▸ **Material for the task**
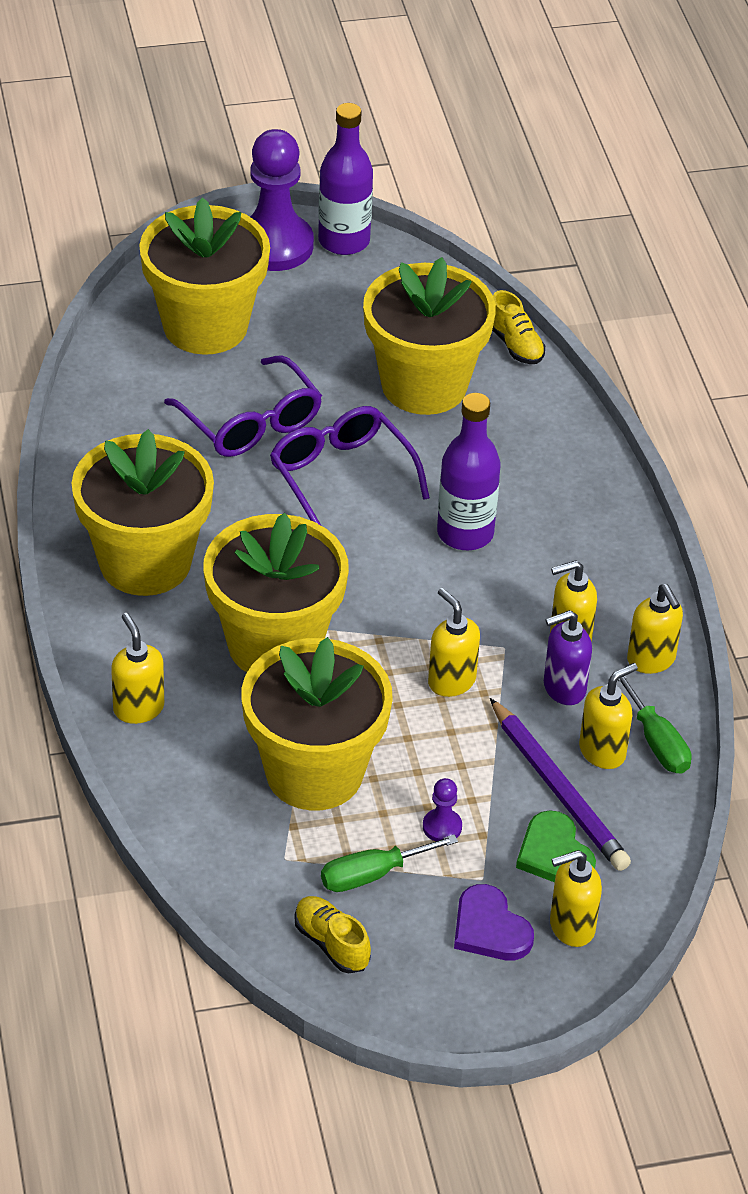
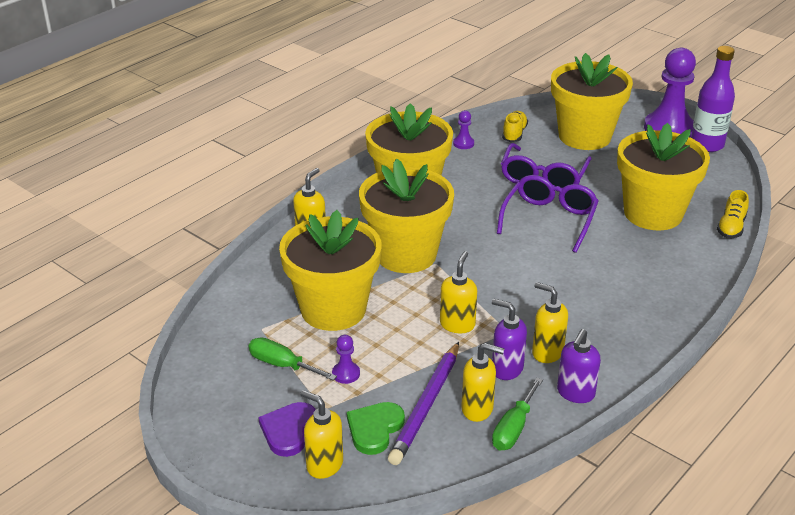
camera: 55 degrees right, 10 degrees down
(92, 442) = (463, 143): none -> purple pawn
(331, 943) = (217, 374): yellow shoe -> yellow shoe (514, 134)
(465, 533) = (570, 277): purple bottle -> none
(651, 660) = (575, 393): yellow soap dispenser -> purple soap dispenser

▸ **Exercise details**
Go through the material above, and wherever a line contains the string "none", return it.

▸ **Result for this task**
(92, 442) = (463, 143): none -> purple pawn
(465, 533) = (570, 277): purple bottle -> none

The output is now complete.